__WHAT YOU NEED TO DO__
Could you copy out, word for word, everything from the start of the material down to the line containing "black circle: moved 10 px left, 16 px down", including that line?

__MATERIAL PROVIDED__
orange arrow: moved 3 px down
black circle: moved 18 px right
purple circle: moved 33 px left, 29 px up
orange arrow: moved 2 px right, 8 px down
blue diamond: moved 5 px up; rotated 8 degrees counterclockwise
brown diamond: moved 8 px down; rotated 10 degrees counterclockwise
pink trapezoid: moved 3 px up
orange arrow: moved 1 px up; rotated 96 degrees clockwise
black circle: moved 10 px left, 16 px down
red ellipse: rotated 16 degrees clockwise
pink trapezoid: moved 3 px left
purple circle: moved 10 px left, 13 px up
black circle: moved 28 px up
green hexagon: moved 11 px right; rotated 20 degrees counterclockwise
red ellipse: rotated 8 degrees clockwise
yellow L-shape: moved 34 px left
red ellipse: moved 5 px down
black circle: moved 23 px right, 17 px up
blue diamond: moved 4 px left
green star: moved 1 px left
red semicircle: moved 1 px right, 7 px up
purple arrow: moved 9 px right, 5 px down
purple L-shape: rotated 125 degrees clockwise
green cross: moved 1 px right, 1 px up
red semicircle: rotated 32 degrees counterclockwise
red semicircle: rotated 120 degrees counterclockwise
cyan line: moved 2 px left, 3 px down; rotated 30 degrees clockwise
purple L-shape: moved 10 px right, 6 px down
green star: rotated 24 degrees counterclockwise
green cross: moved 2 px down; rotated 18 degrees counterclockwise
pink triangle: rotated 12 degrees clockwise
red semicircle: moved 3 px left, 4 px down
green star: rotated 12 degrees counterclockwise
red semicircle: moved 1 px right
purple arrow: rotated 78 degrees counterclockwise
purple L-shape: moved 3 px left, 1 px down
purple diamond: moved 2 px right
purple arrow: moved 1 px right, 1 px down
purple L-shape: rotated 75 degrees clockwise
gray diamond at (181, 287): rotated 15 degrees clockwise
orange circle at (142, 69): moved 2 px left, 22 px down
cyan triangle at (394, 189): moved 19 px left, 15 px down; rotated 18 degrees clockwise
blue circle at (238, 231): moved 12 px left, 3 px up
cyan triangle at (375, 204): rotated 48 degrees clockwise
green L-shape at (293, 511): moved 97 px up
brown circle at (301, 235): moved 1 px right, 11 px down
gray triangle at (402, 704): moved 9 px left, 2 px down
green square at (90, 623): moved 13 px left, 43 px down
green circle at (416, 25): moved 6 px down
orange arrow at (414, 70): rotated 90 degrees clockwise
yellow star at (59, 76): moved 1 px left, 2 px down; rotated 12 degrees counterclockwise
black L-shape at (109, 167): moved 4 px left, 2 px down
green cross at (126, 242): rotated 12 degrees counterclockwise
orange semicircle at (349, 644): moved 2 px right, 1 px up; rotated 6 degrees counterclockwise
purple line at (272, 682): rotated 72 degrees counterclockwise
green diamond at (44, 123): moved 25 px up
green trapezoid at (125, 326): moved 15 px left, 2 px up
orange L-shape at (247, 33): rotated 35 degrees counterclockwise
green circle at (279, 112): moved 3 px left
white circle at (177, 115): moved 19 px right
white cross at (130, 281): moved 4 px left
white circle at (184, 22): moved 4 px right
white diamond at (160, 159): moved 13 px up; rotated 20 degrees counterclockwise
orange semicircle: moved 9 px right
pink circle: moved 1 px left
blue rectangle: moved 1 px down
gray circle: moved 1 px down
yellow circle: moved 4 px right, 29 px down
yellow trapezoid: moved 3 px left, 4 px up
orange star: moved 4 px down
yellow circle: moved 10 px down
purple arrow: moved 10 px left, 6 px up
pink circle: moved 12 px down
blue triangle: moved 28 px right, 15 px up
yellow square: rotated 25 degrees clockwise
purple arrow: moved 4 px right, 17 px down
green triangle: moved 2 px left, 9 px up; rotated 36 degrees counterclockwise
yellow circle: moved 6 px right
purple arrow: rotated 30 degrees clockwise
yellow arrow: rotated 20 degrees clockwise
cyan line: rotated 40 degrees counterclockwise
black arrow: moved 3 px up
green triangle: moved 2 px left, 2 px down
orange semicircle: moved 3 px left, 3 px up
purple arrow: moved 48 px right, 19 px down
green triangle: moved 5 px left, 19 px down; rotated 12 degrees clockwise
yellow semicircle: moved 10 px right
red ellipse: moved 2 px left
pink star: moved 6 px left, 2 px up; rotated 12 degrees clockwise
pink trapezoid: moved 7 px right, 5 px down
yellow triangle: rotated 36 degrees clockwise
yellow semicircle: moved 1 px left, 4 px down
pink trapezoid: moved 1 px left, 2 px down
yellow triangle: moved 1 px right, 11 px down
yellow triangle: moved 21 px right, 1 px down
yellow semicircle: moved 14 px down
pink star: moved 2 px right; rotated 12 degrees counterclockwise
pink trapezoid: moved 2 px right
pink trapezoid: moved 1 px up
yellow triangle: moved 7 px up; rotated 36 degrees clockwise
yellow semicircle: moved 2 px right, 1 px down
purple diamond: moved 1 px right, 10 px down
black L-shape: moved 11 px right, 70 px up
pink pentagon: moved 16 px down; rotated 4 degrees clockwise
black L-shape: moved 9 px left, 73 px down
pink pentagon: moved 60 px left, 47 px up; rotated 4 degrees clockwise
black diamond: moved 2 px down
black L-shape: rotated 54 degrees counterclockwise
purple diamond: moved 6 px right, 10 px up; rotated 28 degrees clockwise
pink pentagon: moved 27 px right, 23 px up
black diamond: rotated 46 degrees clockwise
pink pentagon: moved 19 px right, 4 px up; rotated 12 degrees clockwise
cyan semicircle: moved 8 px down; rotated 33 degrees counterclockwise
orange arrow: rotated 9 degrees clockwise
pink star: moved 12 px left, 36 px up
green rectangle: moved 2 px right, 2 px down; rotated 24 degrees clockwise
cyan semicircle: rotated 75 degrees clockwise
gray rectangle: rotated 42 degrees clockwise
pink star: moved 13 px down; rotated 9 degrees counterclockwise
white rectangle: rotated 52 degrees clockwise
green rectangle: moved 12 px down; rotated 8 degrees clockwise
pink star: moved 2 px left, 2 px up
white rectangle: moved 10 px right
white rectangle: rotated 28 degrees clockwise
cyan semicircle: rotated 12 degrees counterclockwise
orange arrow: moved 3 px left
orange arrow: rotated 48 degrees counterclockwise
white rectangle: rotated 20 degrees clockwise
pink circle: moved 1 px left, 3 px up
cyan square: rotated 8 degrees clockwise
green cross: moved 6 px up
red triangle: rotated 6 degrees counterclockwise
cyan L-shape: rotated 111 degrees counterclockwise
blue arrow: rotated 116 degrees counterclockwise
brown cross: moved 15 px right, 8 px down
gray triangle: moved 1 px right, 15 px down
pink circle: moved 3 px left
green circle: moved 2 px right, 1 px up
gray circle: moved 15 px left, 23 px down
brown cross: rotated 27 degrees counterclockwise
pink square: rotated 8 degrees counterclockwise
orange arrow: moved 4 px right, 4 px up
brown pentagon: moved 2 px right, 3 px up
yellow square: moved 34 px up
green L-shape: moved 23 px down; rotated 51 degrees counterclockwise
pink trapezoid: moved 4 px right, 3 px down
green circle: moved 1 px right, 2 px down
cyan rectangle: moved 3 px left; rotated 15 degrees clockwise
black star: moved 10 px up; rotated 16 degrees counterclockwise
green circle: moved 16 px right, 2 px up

__TASK SOLUTION__
orange arrow: moved 3 px down
black circle: moved 18 px right
purple circle: moved 33 px left, 29 px up
orange arrow: moved 2 px right, 8 px down
blue diamond: moved 5 px up; rotated 8 degrees counterclockwise
brown diamond: moved 8 px down; rotated 10 degrees counterclockwise
pink trapezoid: moved 3 px up
orange arrow: moved 1 px up; rotated 96 degrees clockwise
black circle: moved 10 px left, 16 px down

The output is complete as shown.